## ACTIVITY
Transcribe the data exactly. Pictures stay out.

## INPUT RECORDS

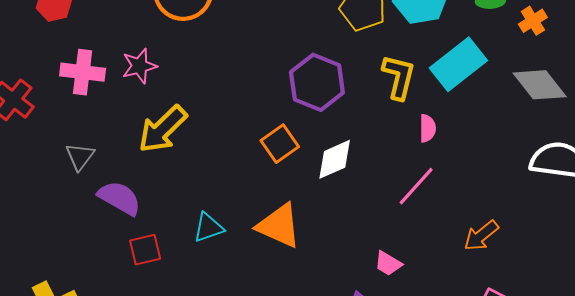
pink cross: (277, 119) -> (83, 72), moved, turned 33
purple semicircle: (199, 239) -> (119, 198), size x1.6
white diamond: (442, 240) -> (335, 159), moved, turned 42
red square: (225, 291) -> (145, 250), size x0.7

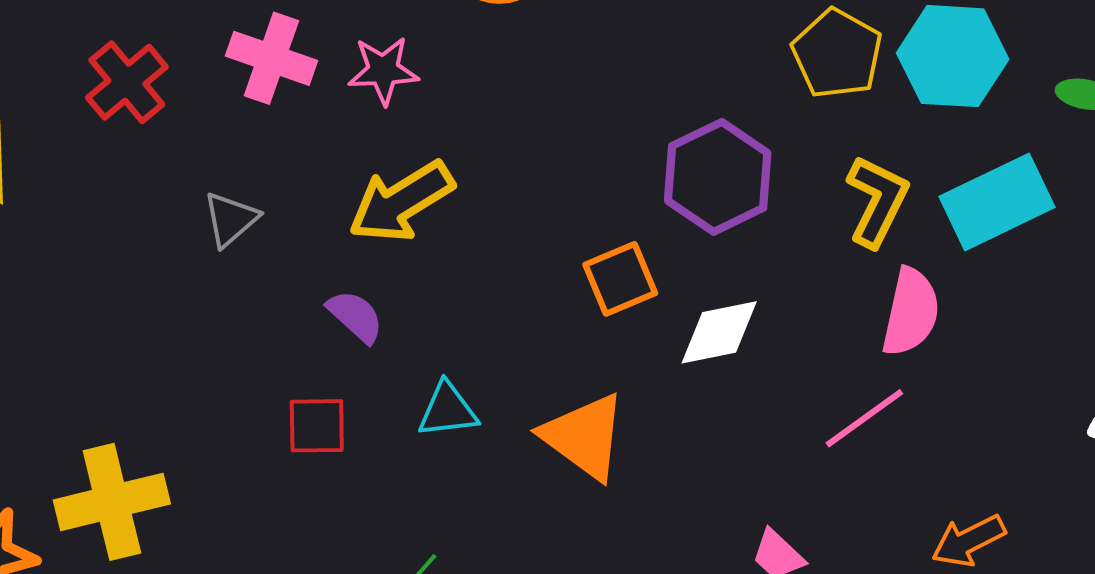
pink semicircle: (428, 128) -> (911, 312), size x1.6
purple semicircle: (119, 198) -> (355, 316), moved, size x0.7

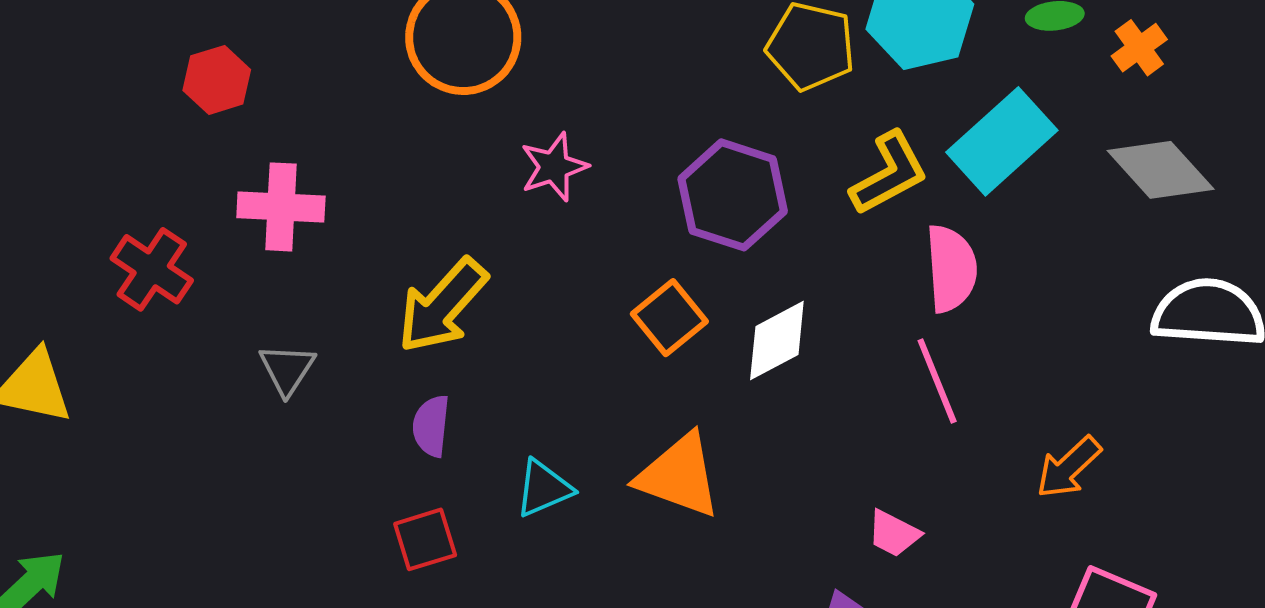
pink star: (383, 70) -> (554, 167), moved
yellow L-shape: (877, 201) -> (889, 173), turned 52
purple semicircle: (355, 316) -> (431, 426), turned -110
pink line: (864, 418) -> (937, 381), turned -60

## RESPONSE AREA
pink cross: (277, 119) -> (83, 72), moved, turned 33
purple semicircle: (199, 239) -> (119, 198), size x1.6
white diamond: (442, 240) -> (335, 159), moved, turned 42
red square: (225, 291) -> (145, 250), size x0.7

pink semicircle: (428, 128) -> (911, 312), size x1.6
purple semicircle: (119, 198) -> (355, 316), moved, size x0.7

pink star: (383, 70) -> (554, 167), moved
yellow L-shape: (877, 201) -> (889, 173), turned 52
purple semicircle: (355, 316) -> (431, 426), turned -110
pink line: (864, 418) -> (937, 381), turned -60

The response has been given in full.